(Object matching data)
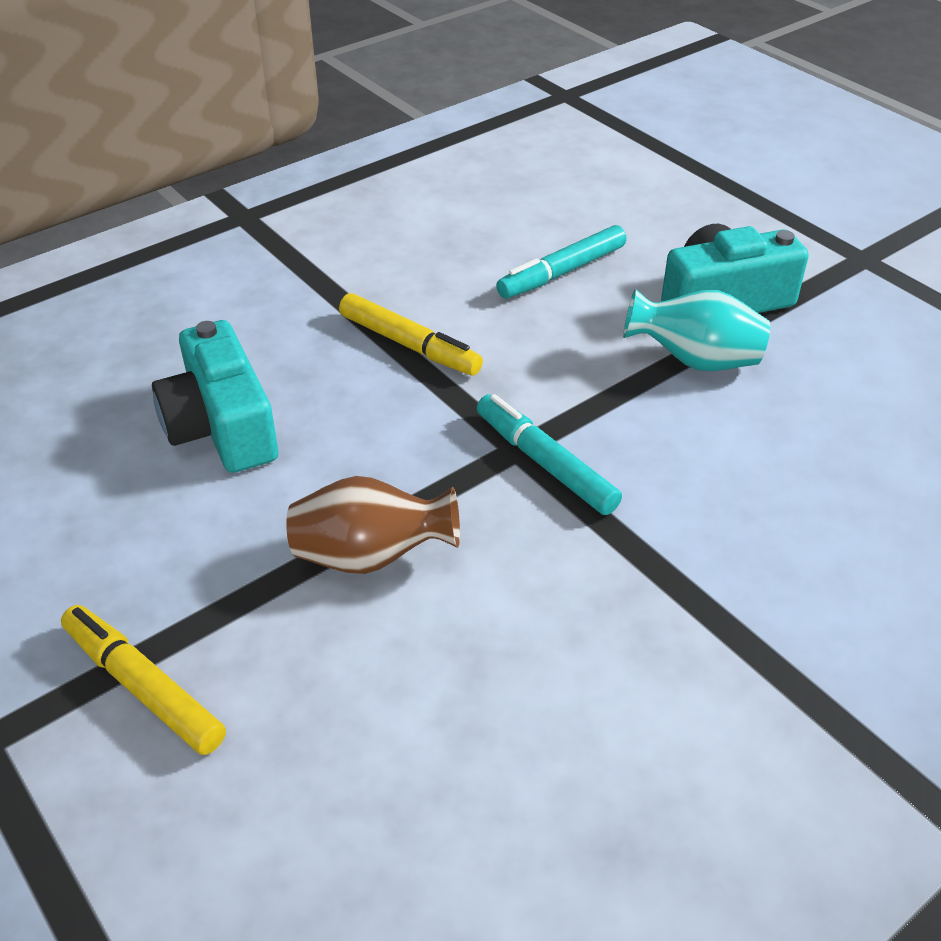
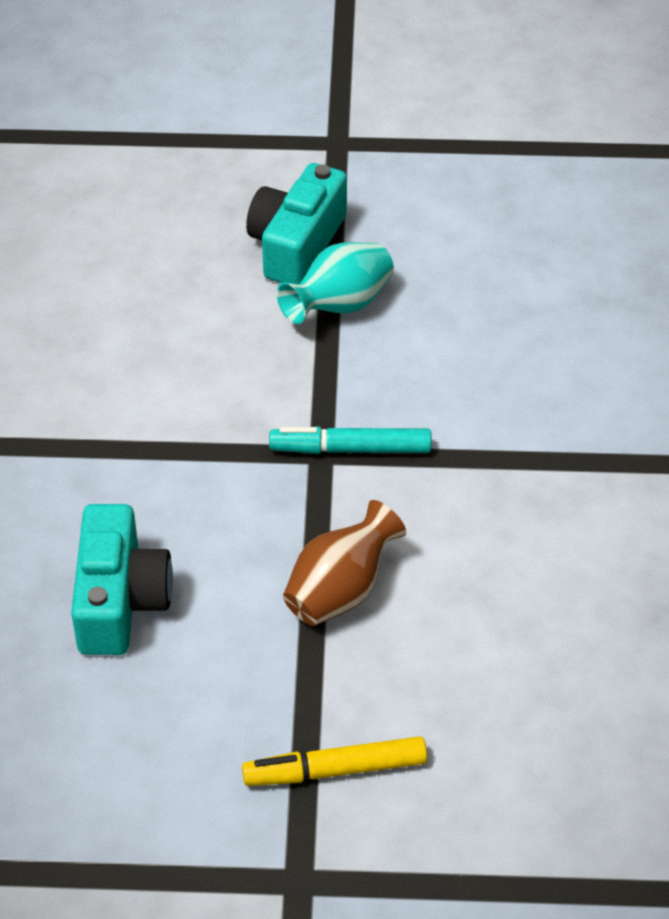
camera: 50 degrees left, 5 degrees up
(222, 426) = (120, 600): turquoise camera -> turquoise camera turned 105 degrees counterclockwise
(409, 345) = (148, 441): yellow marker -> none
(562, 272) = (165, 303): turquoise marker -> none

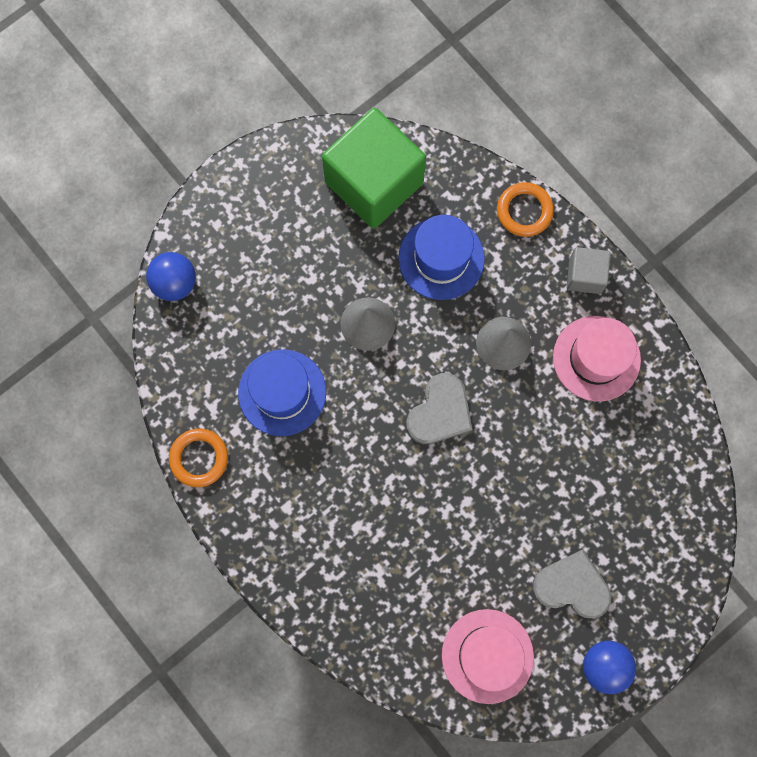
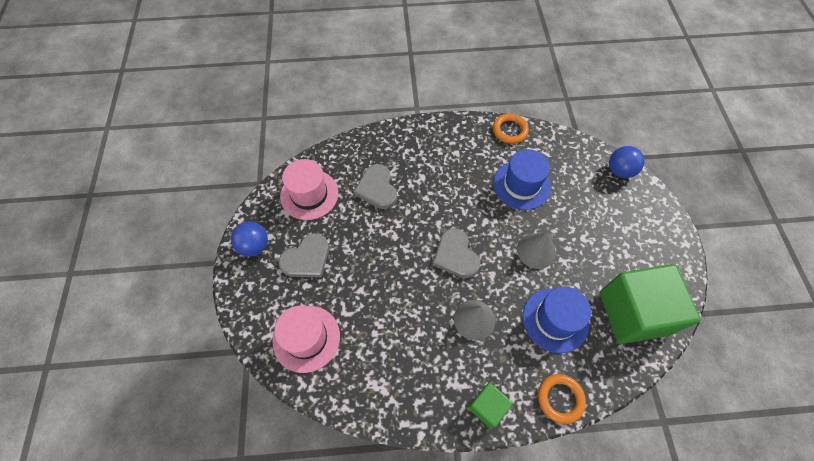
camera: 125 degrees right, 15 degrees down
(416, 573) = (377, 188): none -> grey heart
(585, 275) = (487, 407): grey cube -> green cube
(596, 358) = (425, 371): pink hat -> pink hat (306, 338)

## What is required:
Nothing but the lines from the start of the records above through the line with "camera: 125 degrees right, 15 degrees down" should be retyped, each exactly as written; leave out all pictures.

## Answer for this exercise:
camera: 50 degrees left, 5 degrees up
(222, 426) = (120, 600): turquoise camera -> turquoise camera turned 105 degrees counterclockwise
(409, 345) = (148, 441): yellow marker -> none
(562, 272) = (165, 303): turquoise marker -> none

camera: 125 degrees right, 15 degrees down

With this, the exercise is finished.